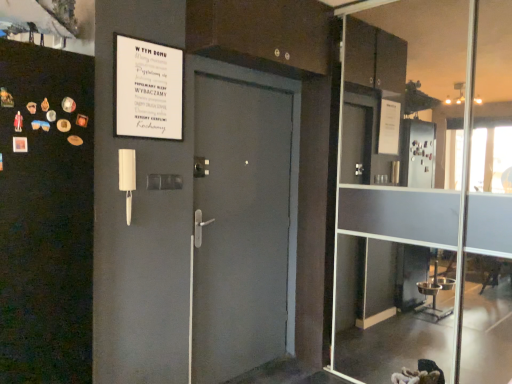
What do you see at coordinates (426, 194) in the screenshot? The width and height of the screenshot is (512, 384). I see `transparent glass door at center` at bounding box center [426, 194].

Identify the location of transparent glass door at center. This screenshot has height=384, width=512. (426, 194).

Describe the element at coordinates (147, 89) in the screenshot. I see `white paper sign at upper left` at that location.

Where is `white paper sign at upper left`? This screenshot has height=384, width=512. white paper sign at upper left is located at coordinates (147, 89).

Measure the distance between point (148, 115) and camera.

Point (148, 115) is 2.29 meters from camera.

I want to click on transparent glass door at center, so click(426, 194).

Which object is positioned more to the left, white paper sign at upper left or transparent glass door at center?

Positioned to the left is white paper sign at upper left.

Between white paper sign at upper left and transparent glass door at center, which one is positioned behind?

white paper sign at upper left.

Considering the points (172, 101) and (447, 6), which point is behind, point (172, 101) or point (447, 6)?

Positioned behind is point (447, 6).

From the image's perspective, which one is positioned higher, white paper sign at upper left or transparent glass door at center?

white paper sign at upper left.

From a real-world perspective, which is physically above, white paper sign at upper left or transparent glass door at center?

white paper sign at upper left.

Based on the photo, considering the sizes of objects white paper sign at upper left and transparent glass door at center in the image provided, who is thinner, white paper sign at upper left or transparent glass door at center?

white paper sign at upper left.

Does white paper sign at upper left have a greater height compared to transparent glass door at center?

No.

In terms of size, does white paper sign at upper left appear bigger or smaller than transparent glass door at center?

In the image, white paper sign at upper left appears to be smaller than transparent glass door at center.

Can we say white paper sign at upper left lies outside transparent glass door at center?

Absolutely, white paper sign at upper left is external to transparent glass door at center.

Can you see white paper sign at upper left touching transparent glass door at center?

No, white paper sign at upper left is not in contact with transparent glass door at center.

Is white paper sign at upper left oriented away from transparent glass door at center?

That's not correct — white paper sign at upper left is not looking away from transparent glass door at center.

Where is `glass door below the white paper sign at upper left (from a real-world perspective)`? The width and height of the screenshot is (512, 384). glass door below the white paper sign at upper left (from a real-world perspective) is located at coordinates (426, 194).

Is transparent glass door at center at the right side of white paper sign at upper left?

Yes, transparent glass door at center is to the right of white paper sign at upper left.

Relative to white paper sign at upper left, is transparent glass door at center in front or behind?

Visually, transparent glass door at center is located in front of white paper sign at upper left.

Between point (418, 162) and point (139, 74), which one is positioned behind?

Point (418, 162)

From the image's perspective, relative to white paper sign at upper left, is transparent glass door at center above or below?

From the image's perspective, transparent glass door at center appears below white paper sign at upper left.

From a real-world perspective, who is located lower, transparent glass door at center or white paper sign at upper left?

transparent glass door at center is physically lower.

Considering the sizes of transparent glass door at center and white paper sign at upper left in the image, is transparent glass door at center wider or thinner than white paper sign at upper left?

transparent glass door at center is wider than white paper sign at upper left.

Considering the sizes of transparent glass door at center and white paper sign at upper left in the image, is transparent glass door at center taller or shorter than white paper sign at upper left?

Considering their sizes, transparent glass door at center has more height than white paper sign at upper left.

Can you confirm if transparent glass door at center is bigger than white paper sign at upper left?

Yes, transparent glass door at center is bigger than white paper sign at upper left.

Is transparent glass door at center situated inside white paper sign at upper left or outside?

transparent glass door at center is located beyond the bounds of white paper sign at upper left.

Is transparent glass door at center far away from white paper sign at upper left?

transparent glass door at center is far away from white paper sign at upper left.

Could you tell me if transparent glass door at center is turned towards white paper sign at upper left?

Yes, transparent glass door at center faces towards white paper sign at upper left.

How different are the orientations of transparent glass door at center and white paper sign at upper left in degrees?

89 degrees.

In order to click on poster above the transparent glass door at center (from a real-world perspective) in this screenshot , I will do `click(147, 89)`.

At what (x,y) coordinates should I click in order to perform the action: click on poster above the transparent glass door at center (from a real-world perspective). Please return your answer as a coordinate pair (x, y). This screenshot has height=384, width=512. Looking at the image, I should click on (147, 89).

I want to click on poster lying on the left of transparent glass door at center, so click(x=147, y=89).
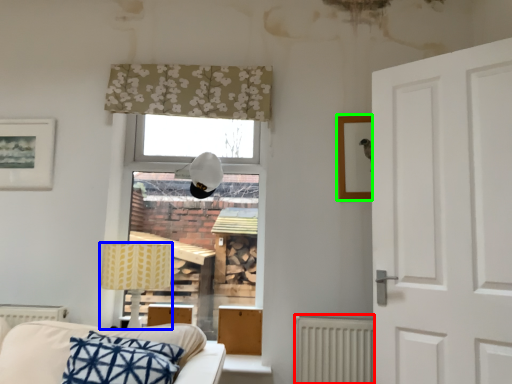
Question: Which is farther away from radiator (highlighted by a red box)? table lamp (highlighted by a blue box) or picture frame (highlighted by a green box)?

Choices:
 (A) table lamp
 (B) picture frame

Answer: (A)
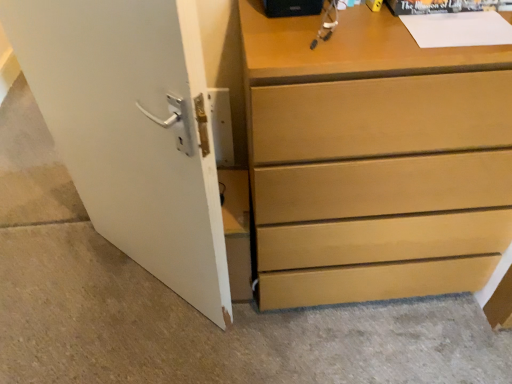
Question: In the image, is matte wood chest of drawers at center positioned in front of or behind white matte door at left?

Choices:
 (A) front
 (B) behind

Answer: (B)

Question: Would you say matte wood chest of drawers at center is to the left or to the right of white matte door at left in the picture?

Choices:
 (A) right
 (B) left

Answer: (A)

Question: From a real-world perspective, is matte wood chest of drawers at center above or below white matte door at left?

Choices:
 (A) above
 (B) below

Answer: (B)

Question: In terms of width, does white matte door at left look wider or thinner when compared to matte wood chest of drawers at center?

Choices:
 (A) thin
 (B) wide

Answer: (A)

Question: Considering the positions of white matte door at left and matte wood chest of drawers at center in the image, is white matte door at left bigger or smaller than matte wood chest of drawers at center?

Choices:
 (A) big
 (B) small

Answer: (B)

Question: From the image's perspective, is white matte door at left above or below matte wood chest of drawers at center?

Choices:
 (A) above
 (B) below

Answer: (B)

Question: Is white matte door at left spatially inside matte wood chest of drawers at center, or outside of it?

Choices:
 (A) outside
 (B) inside

Answer: (A)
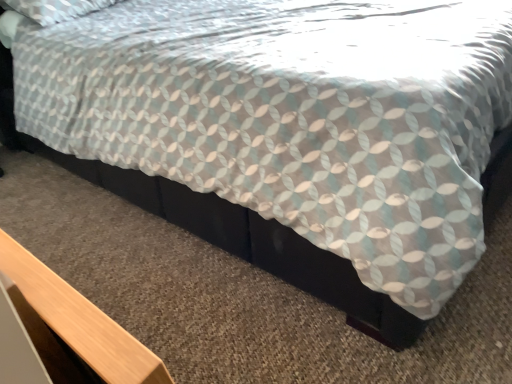
Question: Considering the relative positions of black matte bed frame at lower center and light wood table at lower left in the image provided, is black matte bed frame at lower center to the left or to the right of light wood table at lower left?

Choices:
 (A) left
 (B) right

Answer: (B)

Question: Does point (75, 157) appear closer or farther from the camera than point (26, 269)?

Choices:
 (A) closer
 (B) farther

Answer: (B)

Question: From the image's perspective, is black matte bed frame at lower center above or below light wood table at lower left?

Choices:
 (A) above
 (B) below

Answer: (A)

Question: In the image, is light wood table at lower left positioned in front of or behind black matte bed frame at lower center?

Choices:
 (A) behind
 (B) front

Answer: (B)

Question: Does point (76, 344) appear closer or farther from the camera than point (336, 299)?

Choices:
 (A) farther
 (B) closer

Answer: (B)

Question: From a real-world perspective, is light wood table at lower left positioned above or below black matte bed frame at lower center?

Choices:
 (A) below
 (B) above

Answer: (B)

Question: Considering the positions of light wood table at lower left and black matte bed frame at lower center in the image, is light wood table at lower left taller or shorter than black matte bed frame at lower center?

Choices:
 (A) short
 (B) tall

Answer: (B)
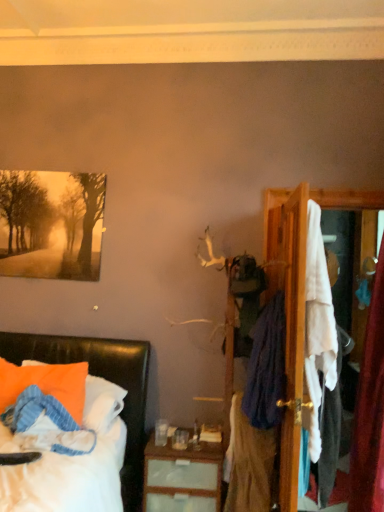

● ● ●

(EXERCISE TASK):
Copy all of the material above word for word, leaving out the pictures.

(ANSWER BELOW):
What do you see at coordinates (426, 194) in the screenshot? The width and height of the screenshot is (512, 384). I see `transparent glass door at center` at bounding box center [426, 194].

Identify the location of transparent glass door at center. This screenshot has height=384, width=512. (426, 194).

Describe the element at coordinates (147, 89) in the screenshot. I see `white paper sign at upper left` at that location.

Where is `white paper sign at upper left`? This screenshot has height=384, width=512. white paper sign at upper left is located at coordinates (147, 89).

Measure the distance between point (148, 115) and camera.

Point (148, 115) is 2.29 meters from camera.

I want to click on transparent glass door at center, so click(426, 194).

Which object is positioned more to the left, white paper sign at upper left or transparent glass door at center?

Positioned to the left is white paper sign at upper left.

Between white paper sign at upper left and transparent glass door at center, which one is positioned behind?

white paper sign at upper left.

Considering the points (172, 101) and (447, 6), which point is behind, point (172, 101) or point (447, 6)?

Positioned behind is point (447, 6).

From the image's perspective, which one is positioned higher, white paper sign at upper left or transparent glass door at center?

white paper sign at upper left.

From a real-world perspective, which is physically above, white paper sign at upper left or transparent glass door at center?

white paper sign at upper left.

Based on the photo, considering the sizes of objects white paper sign at upper left and transparent glass door at center in the image provided, who is thinner, white paper sign at upper left or transparent glass door at center?

white paper sign at upper left.

Does white paper sign at upper left have a greater height compared to transparent glass door at center?

No.

In terms of size, does white paper sign at upper left appear bigger or smaller than transparent glass door at center?

In the image, white paper sign at upper left appears to be smaller than transparent glass door at center.

Can we say white paper sign at upper left lies outside transparent glass door at center?

Absolutely, white paper sign at upper left is external to transparent glass door at center.

Can you see white paper sign at upper left touching transparent glass door at center?

No, white paper sign at upper left is not in contact with transparent glass door at center.

Is white paper sign at upper left oriented away from transparent glass door at center?

That's not correct — white paper sign at upper left is not looking away from transparent glass door at center.

Where is `glass door below the white paper sign at upper left (from a real-world perspective)`? The width and height of the screenshot is (512, 384). glass door below the white paper sign at upper left (from a real-world perspective) is located at coordinates (426, 194).

Is transparent glass door at center at the right side of white paper sign at upper left?

Yes, transparent glass door at center is to the right of white paper sign at upper left.

Relative to white paper sign at upper left, is transparent glass door at center in front or behind?

Visually, transparent glass door at center is located in front of white paper sign at upper left.

Between point (418, 162) and point (139, 74), which one is positioned behind?

Point (418, 162)

From the image's perspective, relative to white paper sign at upper left, is transparent glass door at center above or below?

From the image's perspective, transparent glass door at center appears below white paper sign at upper left.

From a real-world perspective, who is located lower, transparent glass door at center or white paper sign at upper left?

transparent glass door at center is physically lower.

Considering the sizes of transparent glass door at center and white paper sign at upper left in the image, is transparent glass door at center wider or thinner than white paper sign at upper left?

transparent glass door at center is wider than white paper sign at upper left.

Considering the sizes of transparent glass door at center and white paper sign at upper left in the image, is transparent glass door at center taller or shorter than white paper sign at upper left?

Considering their sizes, transparent glass door at center has more height than white paper sign at upper left.

Can you confirm if transparent glass door at center is bigger than white paper sign at upper left?

Yes, transparent glass door at center is bigger than white paper sign at upper left.

Is transparent glass door at center situated inside white paper sign at upper left or outside?

transparent glass door at center is located beyond the bounds of white paper sign at upper left.

Is transparent glass door at center far away from white paper sign at upper left?

transparent glass door at center is far away from white paper sign at upper left.

Could you tell me if transparent glass door at center is turned towards white paper sign at upper left?

Yes, transparent glass door at center faces towards white paper sign at upper left.

How different are the orientations of transparent glass door at center and white paper sign at upper left in degrees?

89 degrees.

In order to click on poster above the transparent glass door at center (from a real-world perspective) in this screenshot , I will do `click(147, 89)`.

At what (x,y) coordinates should I click in order to perform the action: click on poster above the transparent glass door at center (from a real-world perspective). Please return your answer as a coordinate pair (x, y). This screenshot has height=384, width=512. Looking at the image, I should click on (147, 89).

I want to click on poster lying on the left of transparent glass door at center, so click(x=147, y=89).
Question: Which is farther away from radiator (highlighted by a red box)? table lamp (highlighted by a blue box) or picture frame (highlighted by a green box)?

Choices:
 (A) table lamp
 (B) picture frame

Answer: (A)
Question: In the image, is matte wood chest of drawers at center positioned in front of or behind white matte door at left?

Choices:
 (A) front
 (B) behind

Answer: (B)

Question: Would you say matte wood chest of drawers at center is to the left or to the right of white matte door at left in the picture?

Choices:
 (A) right
 (B) left

Answer: (A)

Question: From a real-world perspective, is matte wood chest of drawers at center above or below white matte door at left?

Choices:
 (A) above
 (B) below

Answer: (B)

Question: In terms of width, does white matte door at left look wider or thinner when compared to matte wood chest of drawers at center?

Choices:
 (A) thin
 (B) wide

Answer: (A)

Question: Considering the positions of white matte door at left and matte wood chest of drawers at center in the image, is white matte door at left bigger or smaller than matte wood chest of drawers at center?

Choices:
 (A) big
 (B) small

Answer: (B)

Question: From the image's perspective, is white matte door at left above or below matte wood chest of drawers at center?

Choices:
 (A) above
 (B) below

Answer: (B)

Question: Is white matte door at left spatially inside matte wood chest of drawers at center, or outside of it?

Choices:
 (A) outside
 (B) inside

Answer: (A)
Question: Considering the relative positions of black matte bed frame at lower center and light wood table at lower left in the image provided, is black matte bed frame at lower center to the left or to the right of light wood table at lower left?

Choices:
 (A) left
 (B) right

Answer: (B)

Question: Does point (75, 157) appear closer or farther from the camera than point (26, 269)?

Choices:
 (A) closer
 (B) farther

Answer: (B)

Question: From the image's perspective, is black matte bed frame at lower center above or below light wood table at lower left?

Choices:
 (A) above
 (B) below

Answer: (A)

Question: In the image, is light wood table at lower left positioned in front of or behind black matte bed frame at lower center?

Choices:
 (A) behind
 (B) front

Answer: (B)

Question: Does point (76, 344) appear closer or farther from the camera than point (336, 299)?

Choices:
 (A) farther
 (B) closer

Answer: (B)

Question: From a real-world perspective, is light wood table at lower left positioned above or below black matte bed frame at lower center?

Choices:
 (A) below
 (B) above

Answer: (B)

Question: Considering the positions of light wood table at lower left and black matte bed frame at lower center in the image, is light wood table at lower left taller or shorter than black matte bed frame at lower center?

Choices:
 (A) short
 (B) tall

Answer: (B)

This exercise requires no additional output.